··· Raw data ···

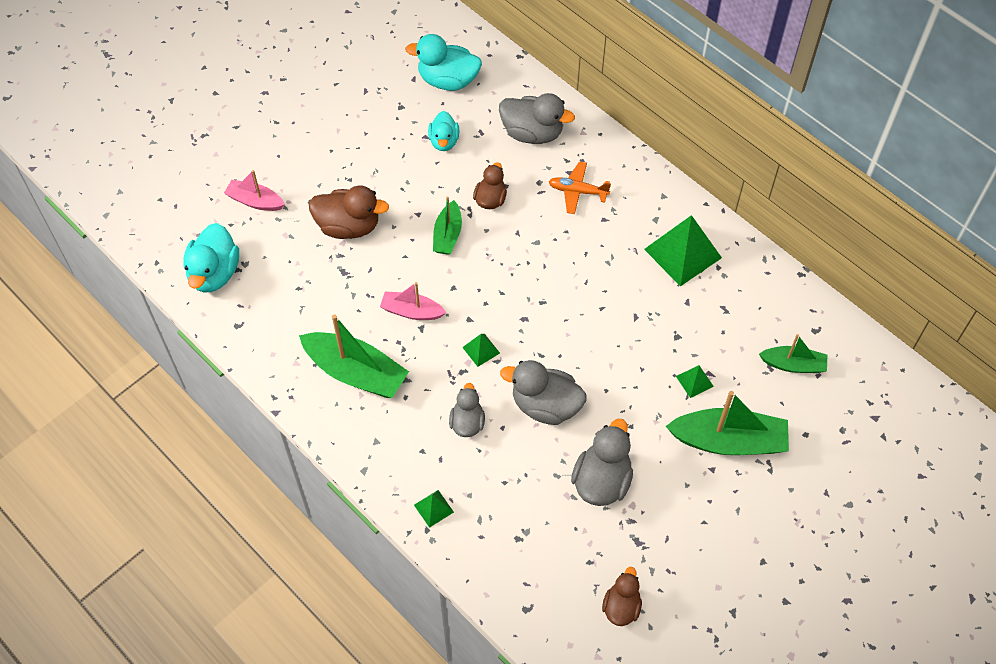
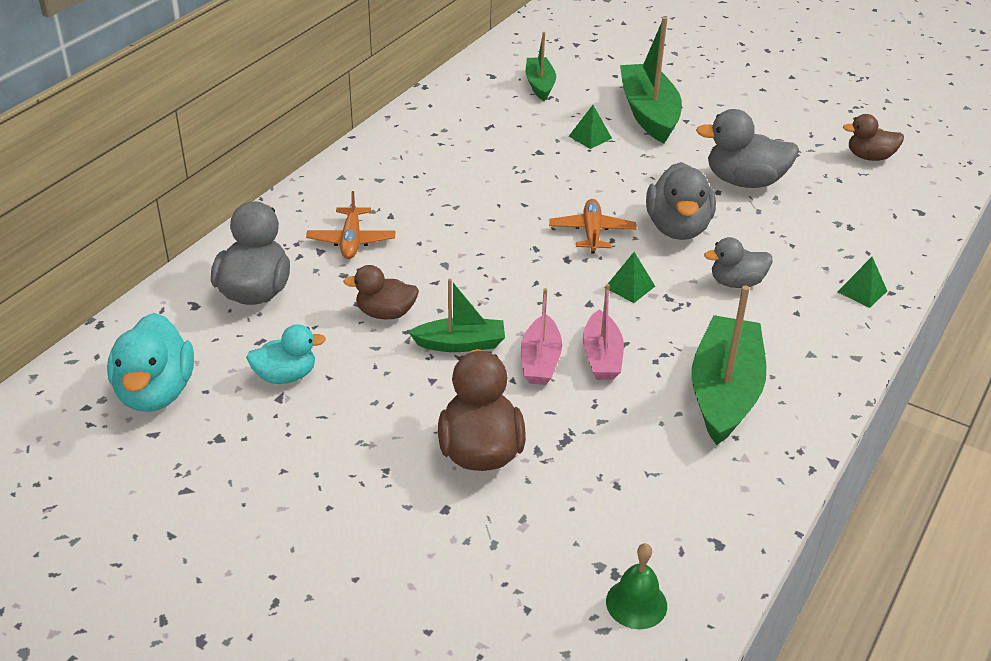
camera: 105 degrees left, 20 degrees down
turquoise duck [183,223,239,293] -> green bell [606,543,667,629]
pink boat [224,170,285,211] -> pink boat moved to [521,288,562,385]
green pyramid [644,215,722,286] -> none
none -> orange plane [549,199,636,254]

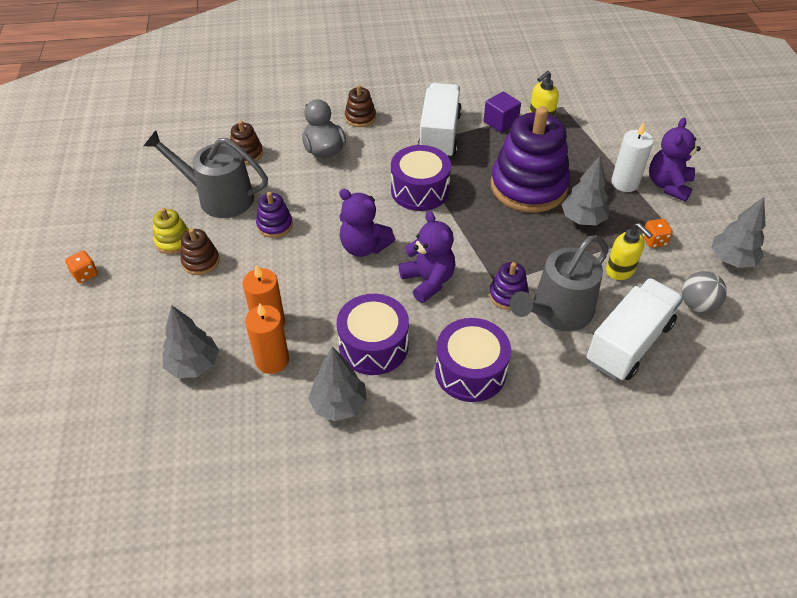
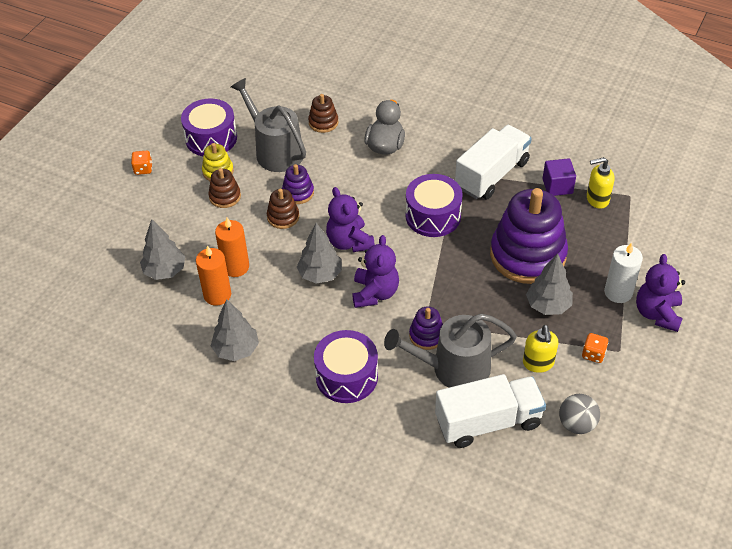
camera: 35 degrees right, 0 degrees up
purple drum [337,294,409,375] -> purple drum moved to [181,98,237,156]
brown stacking toy [345,85,376,127] -> brown stacking toy moved to [267,189,299,229]
purple teddy bear [649,118,701,202] -> purple teddy bear turned 45 degrees counterclockwise [636,254,685,332]
grey tree [712,197,766,268] -> grey tree moved to [297,223,342,284]

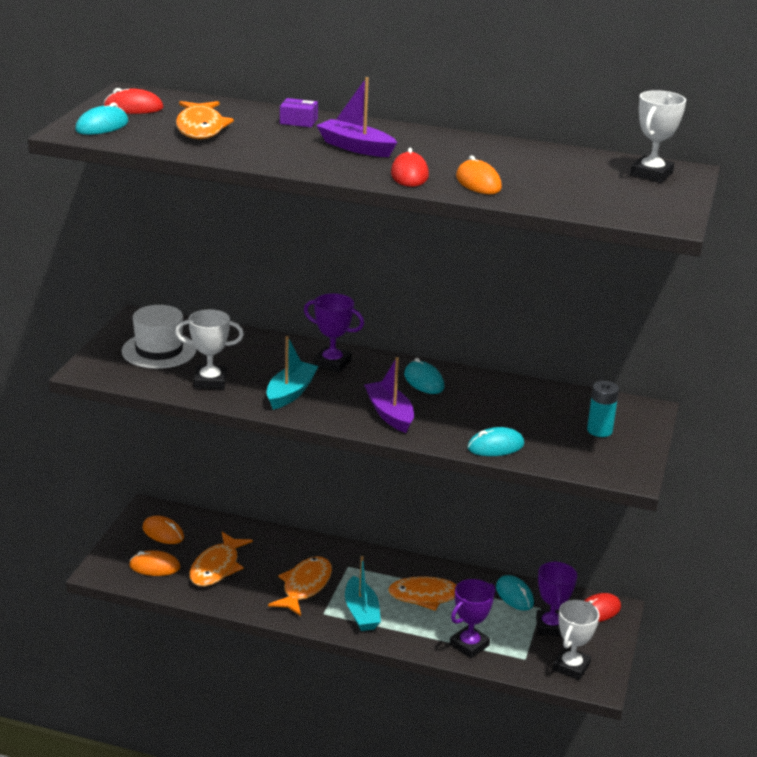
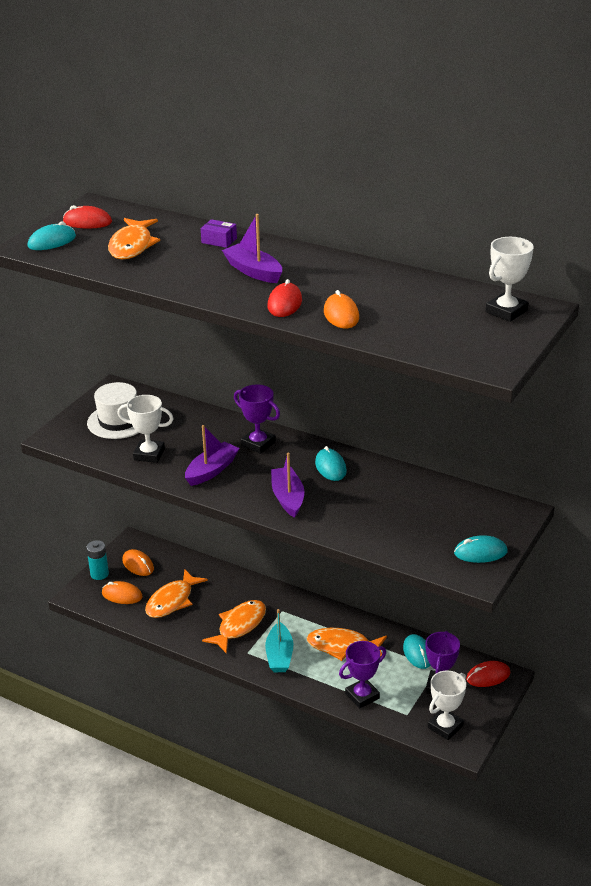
camera: 15 degrees right, 5 degrees up
turquoise boat [266,336,318,410] -> purple boat [185,425,239,486]
turquoise mouse [467,427,525,456] -> turquoise mouse moved to [454,535,507,563]
turquoise battery [587,381,619,437] -> turquoise battery moved to [86,540,109,580]

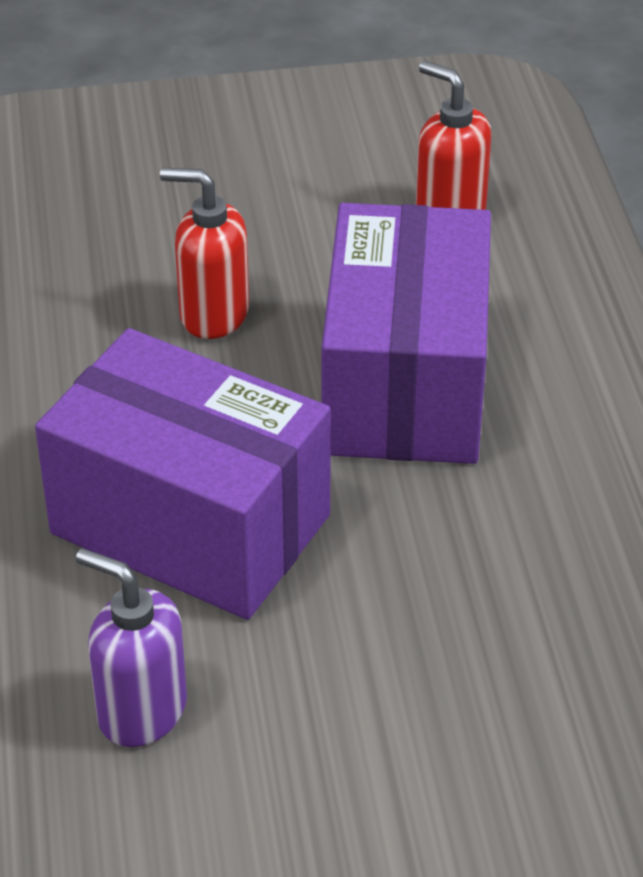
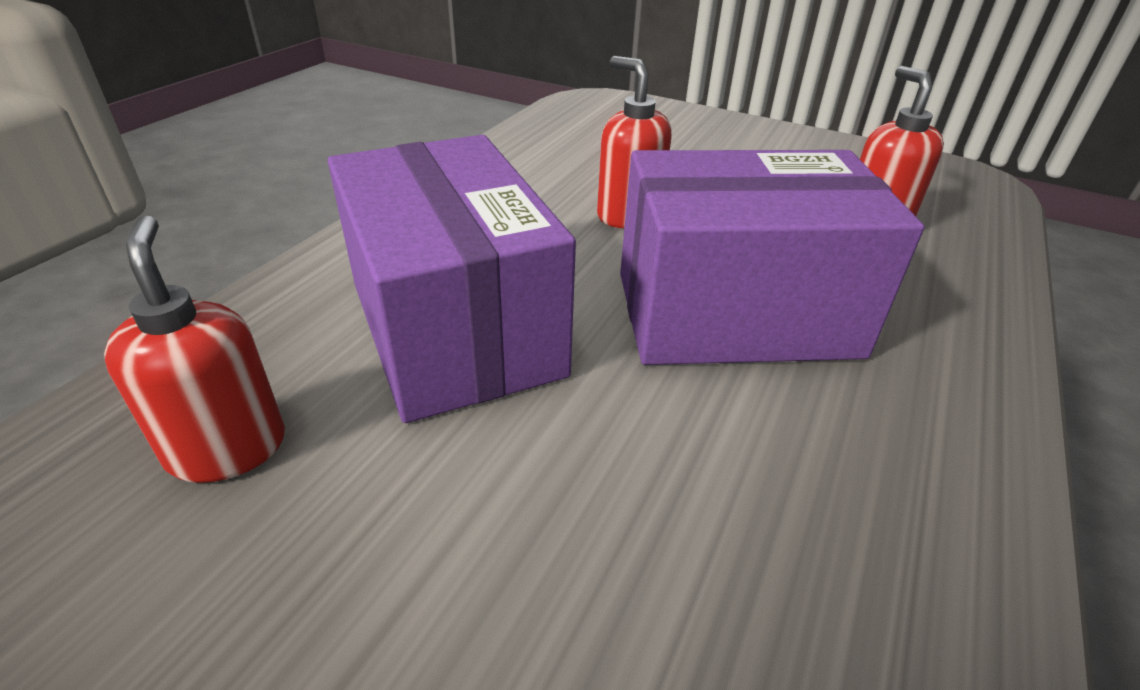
camera: 35 degrees right, 5 degrees down
purple soap dispenser [76,548,187,747] -> red soap dispenser [104,215,285,483]
purple box [322,203,491,464] -> purple box turned 45 degrees clockwise [620,150,925,365]

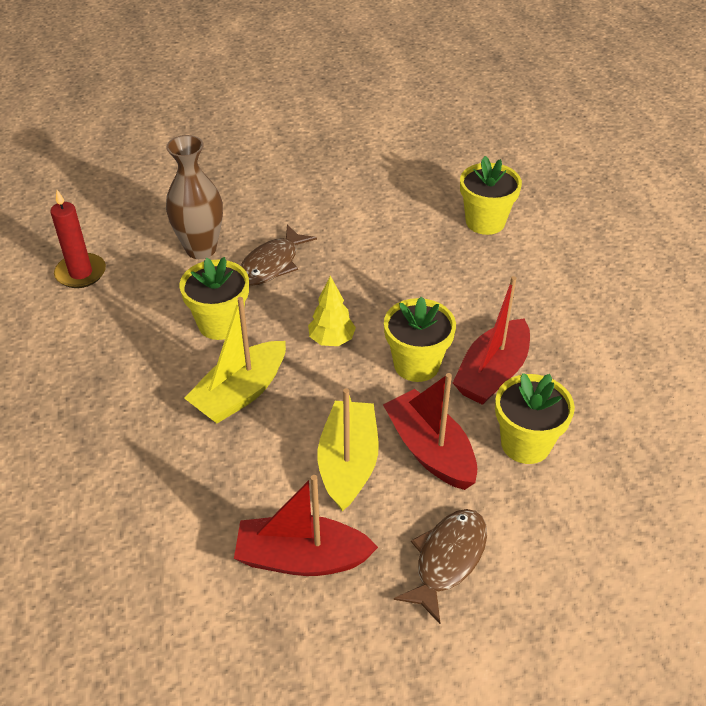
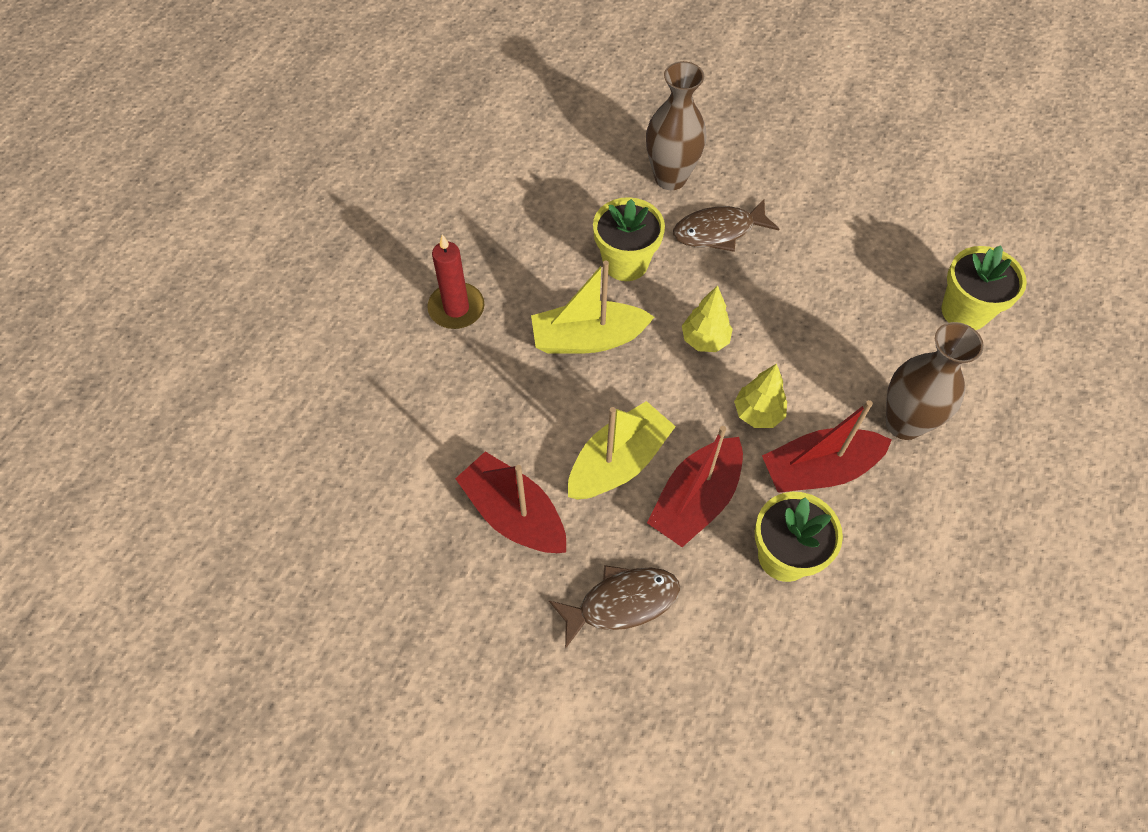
camera: 40 degrees right, 15 degrees up
red candle [50,190,106,288] -> red candle moved to [427,234,485,329]
red boat [383,373,478,490] -> red boat turned 150 degrees counterclockwise [647,426,743,547]
yellow flower pot [384,297,456,382] -> yellow tree [734,364,787,428]
none -> brown vase [886,322,984,440]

···

> _Task prompt_:
Since the copy must exclude the pictures, transcribe only the text of the records, word for word.

> _Task response_:
camera: 105 degrees left, 20 degrees down
turquoise duck [183,223,239,293] -> green bell [606,543,667,629]
pink boat [224,170,285,211] -> pink boat moved to [521,288,562,385]
green pyramid [644,215,722,286] -> none
none -> orange plane [549,199,636,254]

camera: 35 degrees right, 0 degrees up
purple drum [337,294,409,375] -> purple drum moved to [181,98,237,156]
brown stacking toy [345,85,376,127] -> brown stacking toy moved to [267,189,299,229]
purple teddy bear [649,118,701,202] -> purple teddy bear turned 45 degrees counterclockwise [636,254,685,332]
grey tree [712,197,766,268] -> grey tree moved to [297,223,342,284]

camera: 15 degrees right, 5 degrees up
turquoise boat [266,336,318,410] -> purple boat [185,425,239,486]
turquoise mouse [467,427,525,456] -> turquoise mouse moved to [454,535,507,563]
turquoise battery [587,381,619,437] -> turquoise battery moved to [86,540,109,580]

camera: 35 degrees right, 5 degrees down
purple soap dispenser [76,548,187,747] -> red soap dispenser [104,215,285,483]
purple box [322,203,491,464] -> purple box turned 45 degrees clockwise [620,150,925,365]

camera: 40 degrees right, 15 degrees up
red candle [50,190,106,288] -> red candle moved to [427,234,485,329]
red boat [383,373,478,490] -> red boat turned 150 degrees counterclockwise [647,426,743,547]
yellow flower pot [384,297,456,382] -> yellow tree [734,364,787,428]
none -> brown vase [886,322,984,440]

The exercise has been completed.